** Exercise details **
Down to the last line, restate the records word for word, but not the pictures.

** Task material **
::::

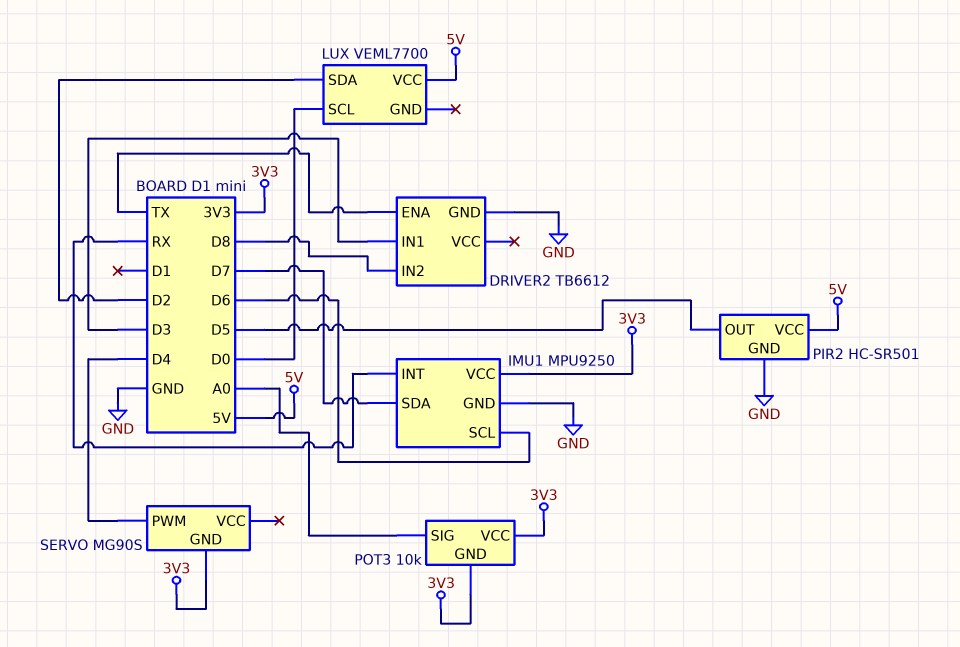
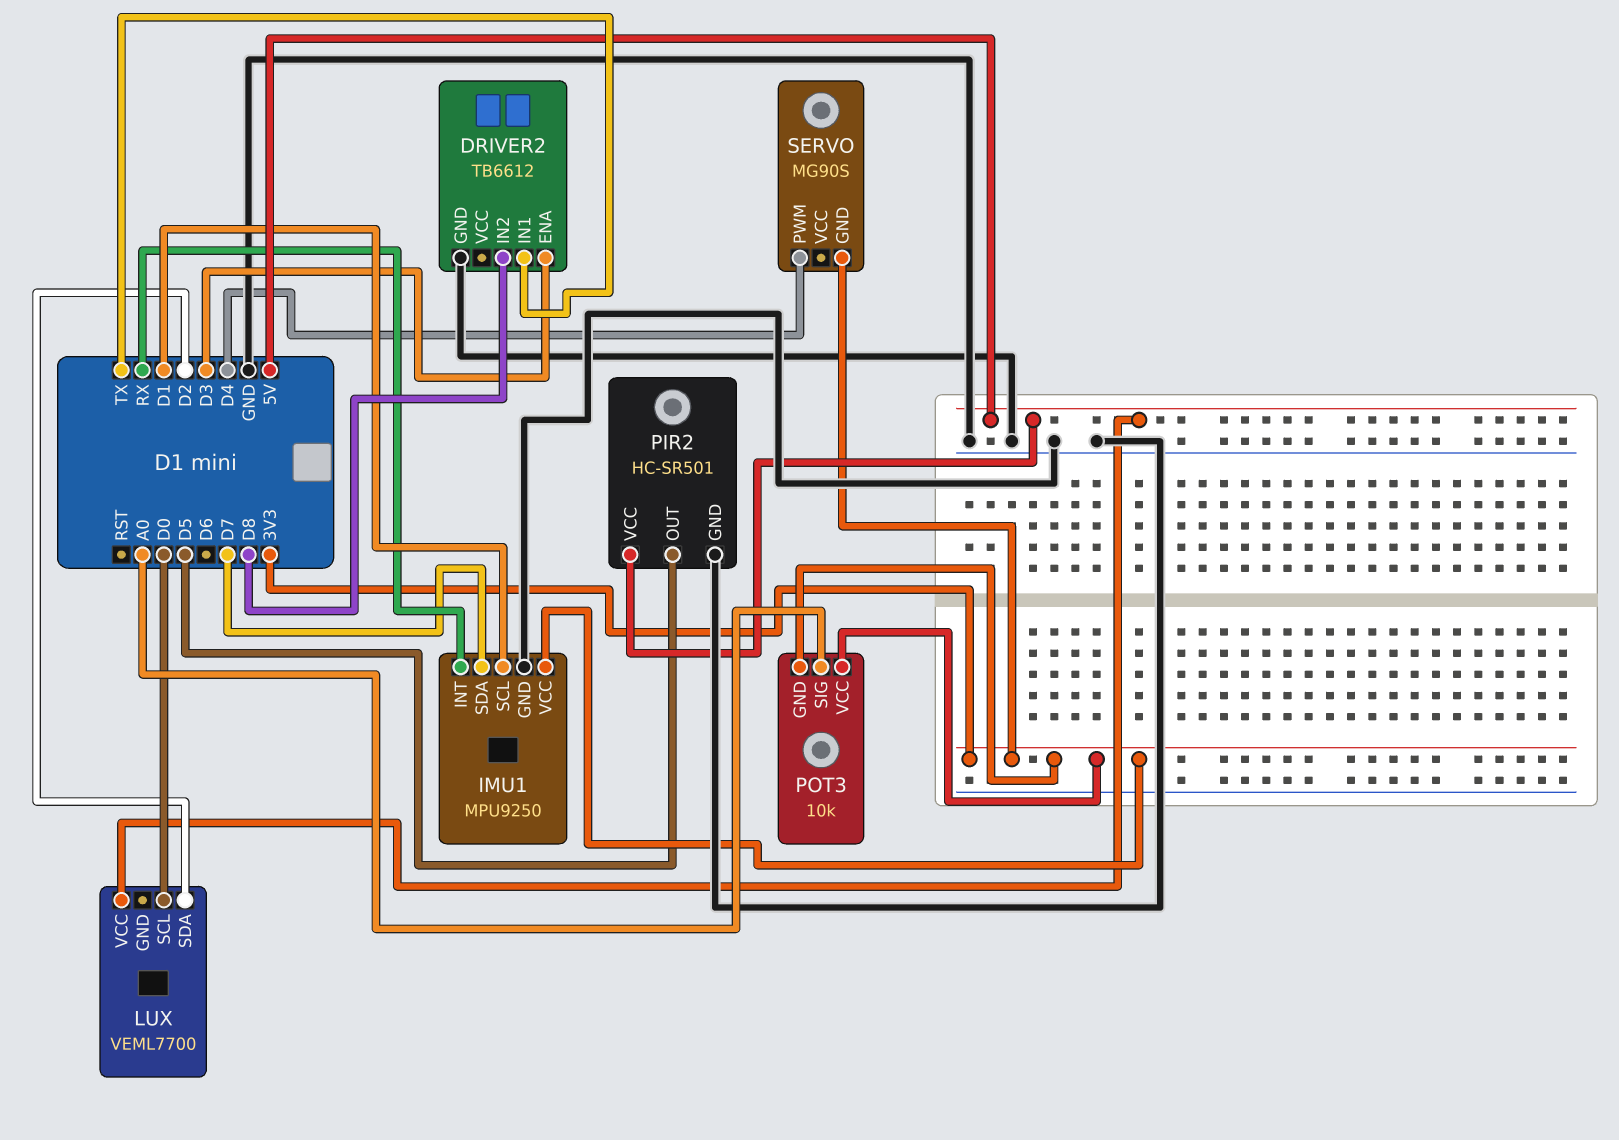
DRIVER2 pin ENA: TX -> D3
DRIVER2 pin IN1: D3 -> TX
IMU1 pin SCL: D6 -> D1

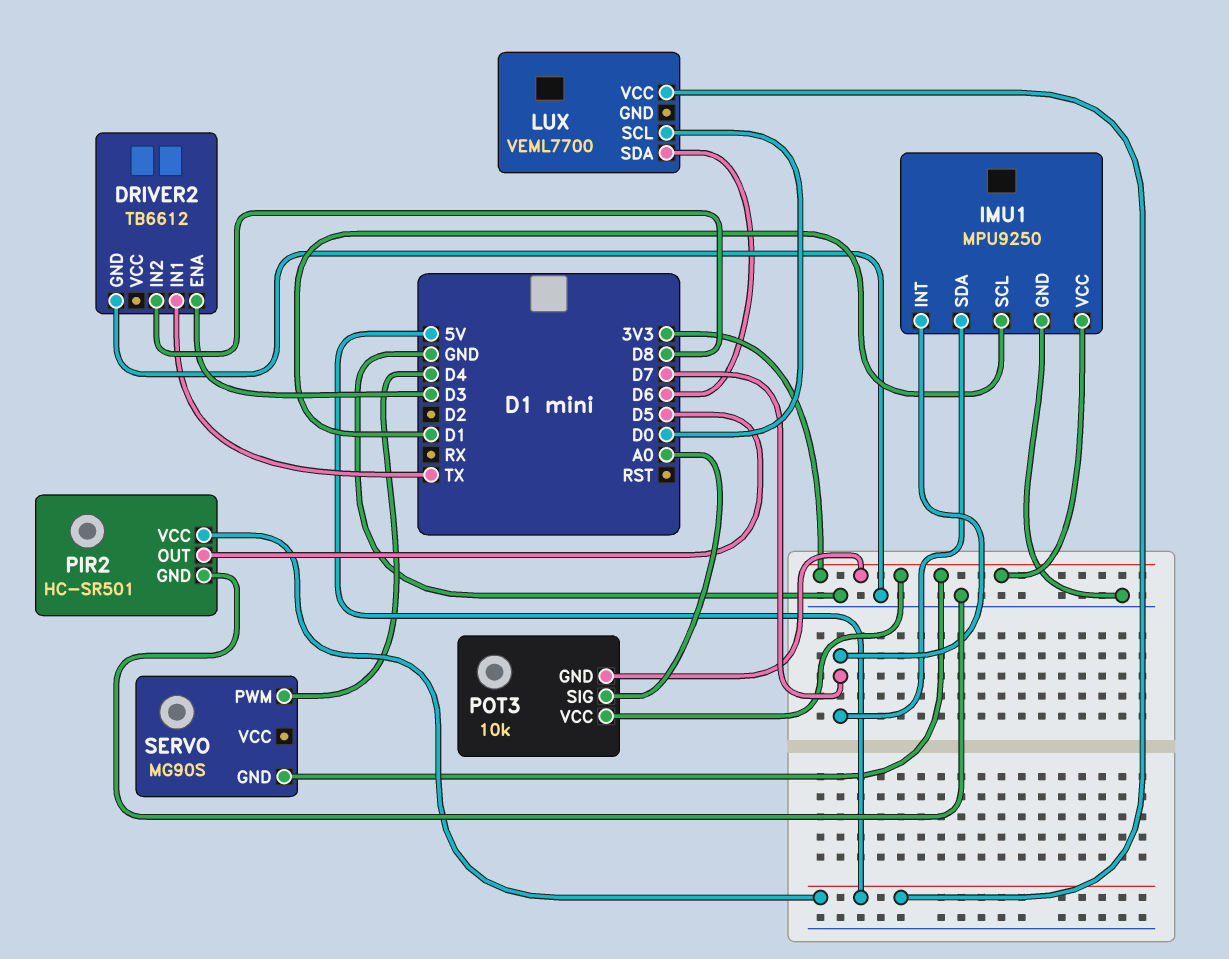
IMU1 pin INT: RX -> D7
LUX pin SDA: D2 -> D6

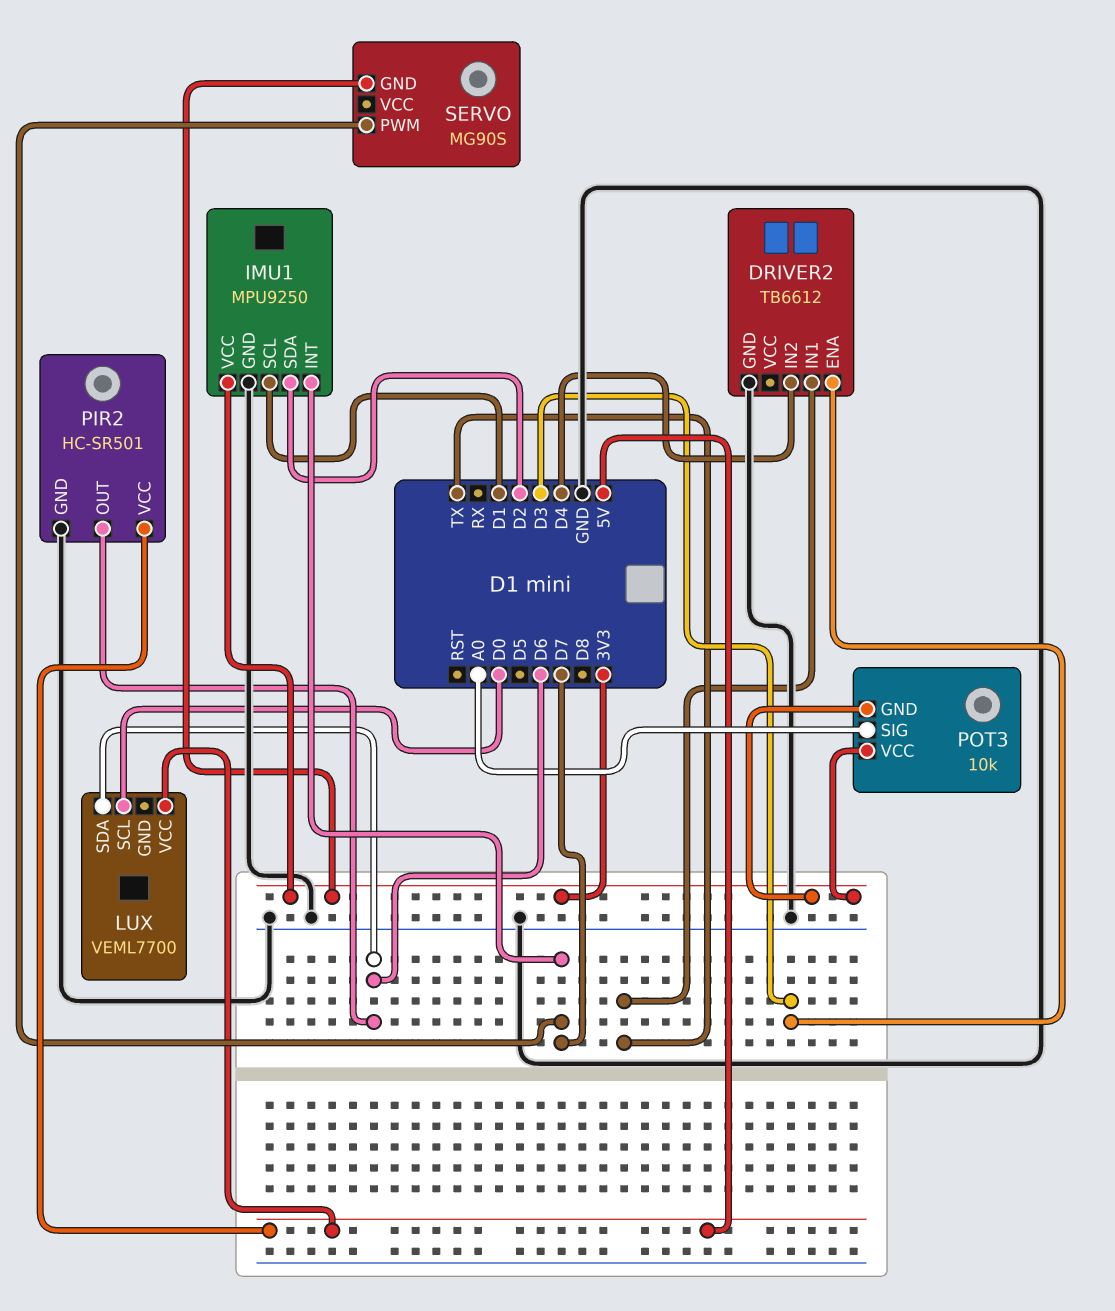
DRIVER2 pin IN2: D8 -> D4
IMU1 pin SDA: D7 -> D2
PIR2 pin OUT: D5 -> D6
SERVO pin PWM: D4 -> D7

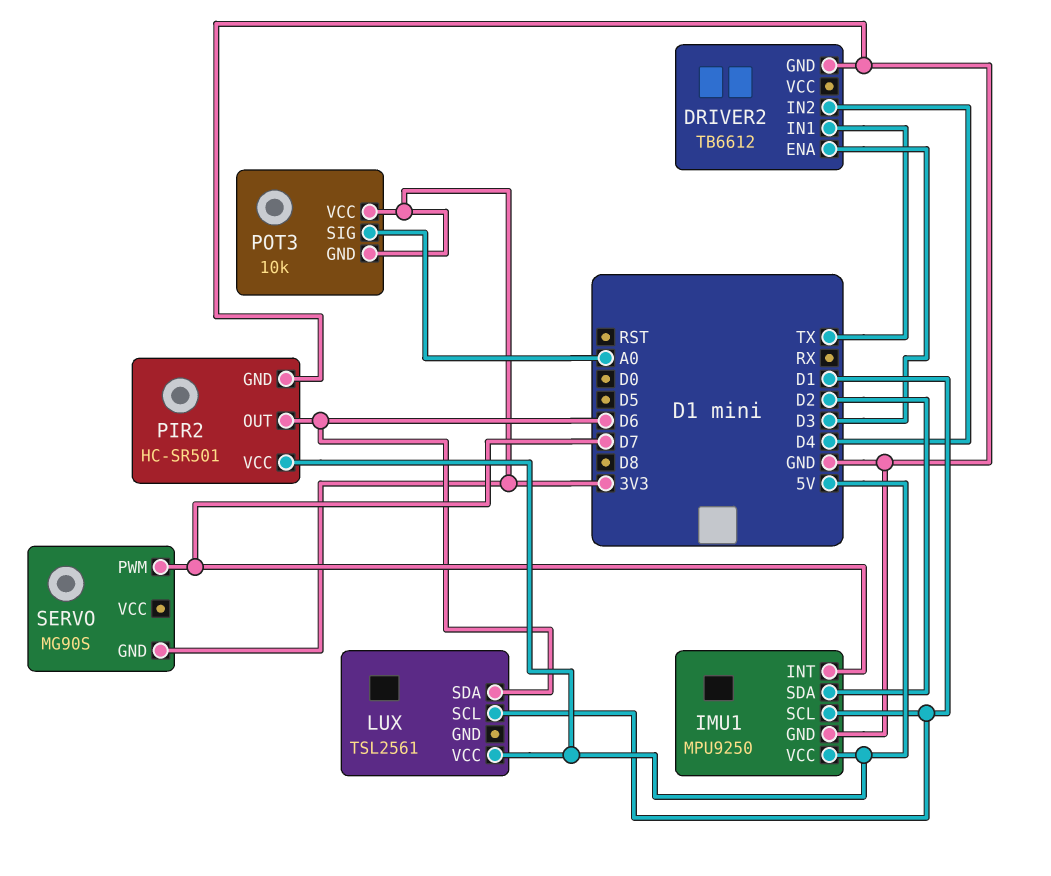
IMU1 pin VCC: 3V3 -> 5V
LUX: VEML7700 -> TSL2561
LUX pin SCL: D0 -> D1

::::

** Reply **
DRIVER2 pin ENA: TX -> D3
DRIVER2 pin IN1: D3 -> TX
IMU1 pin SCL: D6 -> D1

IMU1 pin INT: RX -> D7
LUX pin SDA: D2 -> D6

DRIVER2 pin IN2: D8 -> D4
IMU1 pin SDA: D7 -> D2
PIR2 pin OUT: D5 -> D6
SERVO pin PWM: D4 -> D7

IMU1 pin VCC: 3V3 -> 5V
LUX: VEML7700 -> TSL2561
LUX pin SCL: D0 -> D1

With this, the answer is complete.